··· PROVIDED RECORDS
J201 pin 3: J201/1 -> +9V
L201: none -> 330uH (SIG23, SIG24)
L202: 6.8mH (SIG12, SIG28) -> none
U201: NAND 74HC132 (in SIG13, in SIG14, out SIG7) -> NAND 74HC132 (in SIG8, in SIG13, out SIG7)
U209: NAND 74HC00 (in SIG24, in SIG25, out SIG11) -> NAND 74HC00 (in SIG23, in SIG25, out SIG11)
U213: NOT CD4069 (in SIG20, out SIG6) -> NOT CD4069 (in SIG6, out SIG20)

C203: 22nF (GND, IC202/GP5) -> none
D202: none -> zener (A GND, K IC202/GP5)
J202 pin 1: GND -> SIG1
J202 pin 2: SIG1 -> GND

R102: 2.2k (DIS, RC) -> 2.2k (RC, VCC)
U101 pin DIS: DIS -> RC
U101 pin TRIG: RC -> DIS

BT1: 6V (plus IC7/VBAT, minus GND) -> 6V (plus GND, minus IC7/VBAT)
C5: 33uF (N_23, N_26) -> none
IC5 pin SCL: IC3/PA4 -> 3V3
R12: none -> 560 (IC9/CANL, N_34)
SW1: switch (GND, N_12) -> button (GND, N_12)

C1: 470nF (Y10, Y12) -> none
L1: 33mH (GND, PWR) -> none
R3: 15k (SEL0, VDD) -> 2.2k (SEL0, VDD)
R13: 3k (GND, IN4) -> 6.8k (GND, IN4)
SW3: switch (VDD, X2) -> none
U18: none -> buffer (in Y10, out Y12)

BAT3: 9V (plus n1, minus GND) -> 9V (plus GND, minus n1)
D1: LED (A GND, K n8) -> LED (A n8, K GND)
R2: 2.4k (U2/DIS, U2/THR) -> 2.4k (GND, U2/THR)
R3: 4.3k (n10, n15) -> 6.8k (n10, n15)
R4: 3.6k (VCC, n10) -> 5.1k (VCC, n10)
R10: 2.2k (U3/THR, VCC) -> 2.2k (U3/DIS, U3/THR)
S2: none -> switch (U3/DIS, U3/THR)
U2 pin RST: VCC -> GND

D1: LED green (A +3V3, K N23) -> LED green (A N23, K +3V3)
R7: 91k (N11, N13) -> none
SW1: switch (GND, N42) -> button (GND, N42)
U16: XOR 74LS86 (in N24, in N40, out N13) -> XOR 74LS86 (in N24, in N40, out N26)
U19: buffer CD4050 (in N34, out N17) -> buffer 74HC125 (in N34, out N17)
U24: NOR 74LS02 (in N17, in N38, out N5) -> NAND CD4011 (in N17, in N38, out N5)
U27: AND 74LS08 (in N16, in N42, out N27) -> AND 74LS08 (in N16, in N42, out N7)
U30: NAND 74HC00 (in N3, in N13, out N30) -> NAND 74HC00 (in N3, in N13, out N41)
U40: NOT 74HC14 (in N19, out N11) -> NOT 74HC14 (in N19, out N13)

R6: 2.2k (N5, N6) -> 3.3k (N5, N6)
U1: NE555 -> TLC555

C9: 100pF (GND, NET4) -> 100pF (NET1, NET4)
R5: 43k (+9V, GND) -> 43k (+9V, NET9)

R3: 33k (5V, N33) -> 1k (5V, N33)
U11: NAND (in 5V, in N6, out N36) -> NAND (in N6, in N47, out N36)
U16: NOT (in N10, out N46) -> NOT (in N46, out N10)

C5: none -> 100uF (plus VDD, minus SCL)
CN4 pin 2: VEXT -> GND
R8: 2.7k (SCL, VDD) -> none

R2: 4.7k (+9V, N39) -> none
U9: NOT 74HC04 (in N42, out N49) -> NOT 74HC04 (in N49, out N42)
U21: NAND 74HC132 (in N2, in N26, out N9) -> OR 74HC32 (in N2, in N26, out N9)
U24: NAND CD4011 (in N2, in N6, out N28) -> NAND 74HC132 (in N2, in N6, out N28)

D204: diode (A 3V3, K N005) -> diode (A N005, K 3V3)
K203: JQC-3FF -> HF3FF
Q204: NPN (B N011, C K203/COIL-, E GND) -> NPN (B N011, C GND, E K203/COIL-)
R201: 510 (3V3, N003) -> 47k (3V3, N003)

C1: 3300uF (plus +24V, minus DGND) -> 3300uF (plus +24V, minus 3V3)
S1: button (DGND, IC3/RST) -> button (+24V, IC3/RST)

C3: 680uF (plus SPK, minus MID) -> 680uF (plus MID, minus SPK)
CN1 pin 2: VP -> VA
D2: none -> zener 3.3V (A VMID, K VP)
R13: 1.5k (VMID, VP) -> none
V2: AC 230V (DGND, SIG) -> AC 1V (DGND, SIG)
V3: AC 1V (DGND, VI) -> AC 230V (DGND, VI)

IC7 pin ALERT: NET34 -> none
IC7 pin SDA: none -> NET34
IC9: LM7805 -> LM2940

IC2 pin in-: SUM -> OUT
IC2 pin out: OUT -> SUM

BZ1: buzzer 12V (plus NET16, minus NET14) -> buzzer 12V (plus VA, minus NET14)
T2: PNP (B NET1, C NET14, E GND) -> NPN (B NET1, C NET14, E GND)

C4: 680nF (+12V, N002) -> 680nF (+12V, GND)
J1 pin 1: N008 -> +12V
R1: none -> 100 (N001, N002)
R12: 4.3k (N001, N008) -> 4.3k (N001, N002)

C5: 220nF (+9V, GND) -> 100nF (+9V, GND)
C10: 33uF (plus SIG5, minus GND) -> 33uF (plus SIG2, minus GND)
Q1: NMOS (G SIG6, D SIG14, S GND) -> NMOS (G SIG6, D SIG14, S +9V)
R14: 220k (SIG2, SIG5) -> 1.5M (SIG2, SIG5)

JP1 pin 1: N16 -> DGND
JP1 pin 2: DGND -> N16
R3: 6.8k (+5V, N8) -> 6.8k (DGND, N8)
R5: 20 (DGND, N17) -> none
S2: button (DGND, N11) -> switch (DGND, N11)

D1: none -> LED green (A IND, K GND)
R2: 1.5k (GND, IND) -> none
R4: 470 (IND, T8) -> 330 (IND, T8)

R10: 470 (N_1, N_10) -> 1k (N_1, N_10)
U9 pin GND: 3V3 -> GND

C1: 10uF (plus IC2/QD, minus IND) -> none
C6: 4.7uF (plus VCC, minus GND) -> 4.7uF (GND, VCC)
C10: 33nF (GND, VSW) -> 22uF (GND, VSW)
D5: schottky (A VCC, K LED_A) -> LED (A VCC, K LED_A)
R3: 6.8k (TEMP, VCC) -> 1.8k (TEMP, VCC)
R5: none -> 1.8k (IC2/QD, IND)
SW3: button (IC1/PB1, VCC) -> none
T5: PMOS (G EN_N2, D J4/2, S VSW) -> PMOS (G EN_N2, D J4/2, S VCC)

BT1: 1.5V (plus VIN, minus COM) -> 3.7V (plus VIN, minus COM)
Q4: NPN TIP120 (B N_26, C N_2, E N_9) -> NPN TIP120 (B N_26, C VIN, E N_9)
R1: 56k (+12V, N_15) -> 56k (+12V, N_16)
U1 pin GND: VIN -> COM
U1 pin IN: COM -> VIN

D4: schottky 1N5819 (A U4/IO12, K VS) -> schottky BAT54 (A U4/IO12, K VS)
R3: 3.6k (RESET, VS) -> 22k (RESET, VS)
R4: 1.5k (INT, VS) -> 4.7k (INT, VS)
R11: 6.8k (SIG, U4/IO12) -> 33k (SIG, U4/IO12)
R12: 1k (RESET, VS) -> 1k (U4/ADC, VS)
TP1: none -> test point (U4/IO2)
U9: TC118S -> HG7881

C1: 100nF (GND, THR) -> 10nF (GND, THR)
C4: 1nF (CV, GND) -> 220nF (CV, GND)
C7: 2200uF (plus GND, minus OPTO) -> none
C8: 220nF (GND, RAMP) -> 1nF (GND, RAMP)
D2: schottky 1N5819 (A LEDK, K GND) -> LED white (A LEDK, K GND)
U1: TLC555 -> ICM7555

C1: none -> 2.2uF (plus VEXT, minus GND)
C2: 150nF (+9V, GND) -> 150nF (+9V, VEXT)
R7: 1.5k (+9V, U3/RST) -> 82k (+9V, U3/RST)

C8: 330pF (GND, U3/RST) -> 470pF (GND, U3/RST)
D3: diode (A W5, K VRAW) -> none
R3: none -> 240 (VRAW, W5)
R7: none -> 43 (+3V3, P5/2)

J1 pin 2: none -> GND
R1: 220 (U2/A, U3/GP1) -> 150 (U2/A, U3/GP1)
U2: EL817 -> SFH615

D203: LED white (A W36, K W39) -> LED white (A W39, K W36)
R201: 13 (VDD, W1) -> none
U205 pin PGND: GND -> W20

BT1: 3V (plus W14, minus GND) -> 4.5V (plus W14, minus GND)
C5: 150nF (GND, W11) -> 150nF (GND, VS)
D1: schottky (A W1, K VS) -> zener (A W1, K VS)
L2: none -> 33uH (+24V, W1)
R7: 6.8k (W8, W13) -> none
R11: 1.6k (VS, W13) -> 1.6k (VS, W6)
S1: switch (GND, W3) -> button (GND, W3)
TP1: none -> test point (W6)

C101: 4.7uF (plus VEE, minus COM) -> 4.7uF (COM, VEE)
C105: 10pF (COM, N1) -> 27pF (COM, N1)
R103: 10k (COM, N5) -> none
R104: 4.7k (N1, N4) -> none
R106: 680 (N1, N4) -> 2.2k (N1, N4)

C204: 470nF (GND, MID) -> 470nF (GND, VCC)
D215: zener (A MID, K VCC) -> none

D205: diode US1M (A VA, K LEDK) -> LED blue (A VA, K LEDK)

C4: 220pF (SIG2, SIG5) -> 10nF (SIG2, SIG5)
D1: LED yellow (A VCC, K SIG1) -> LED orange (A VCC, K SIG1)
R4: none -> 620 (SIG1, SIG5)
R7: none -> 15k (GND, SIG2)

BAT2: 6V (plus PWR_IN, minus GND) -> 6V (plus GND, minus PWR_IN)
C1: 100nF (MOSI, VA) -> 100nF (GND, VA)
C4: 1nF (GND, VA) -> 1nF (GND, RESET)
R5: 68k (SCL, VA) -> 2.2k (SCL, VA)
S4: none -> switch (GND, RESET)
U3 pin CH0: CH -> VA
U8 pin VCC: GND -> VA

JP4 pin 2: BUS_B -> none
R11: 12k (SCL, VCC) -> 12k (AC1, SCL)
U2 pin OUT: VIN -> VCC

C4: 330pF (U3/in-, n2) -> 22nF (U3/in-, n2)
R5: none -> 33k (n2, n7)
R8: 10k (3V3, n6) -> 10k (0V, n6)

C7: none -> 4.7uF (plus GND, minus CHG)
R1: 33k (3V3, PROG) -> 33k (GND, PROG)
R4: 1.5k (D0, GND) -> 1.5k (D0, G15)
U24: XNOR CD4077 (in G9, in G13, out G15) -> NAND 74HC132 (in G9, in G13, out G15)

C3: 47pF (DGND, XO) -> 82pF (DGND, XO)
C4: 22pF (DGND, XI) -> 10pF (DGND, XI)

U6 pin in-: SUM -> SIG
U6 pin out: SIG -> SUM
······
- [ABOUT THIS EXERCISE] Reproduce the lines from the one with "U2 pin OUT: VIN -> VCC" to the end of the data exactly, leaving out every earlier line.

- [TASK ANSWER]
U2 pin OUT: VIN -> VCC

C4: 330pF (U3/in-, n2) -> 22nF (U3/in-, n2)
R5: none -> 33k (n2, n7)
R8: 10k (3V3, n6) -> 10k (0V, n6)

C7: none -> 4.7uF (plus GND, minus CHG)
R1: 33k (3V3, PROG) -> 33k (GND, PROG)
R4: 1.5k (D0, GND) -> 1.5k (D0, G15)
U24: XNOR CD4077 (in G9, in G13, out G15) -> NAND 74HC132 (in G9, in G13, out G15)

C3: 47pF (DGND, XO) -> 82pF (DGND, XO)
C4: 22pF (DGND, XI) -> 10pF (DGND, XI)

U6 pin in-: SUM -> SIG
U6 pin out: SIG -> SUM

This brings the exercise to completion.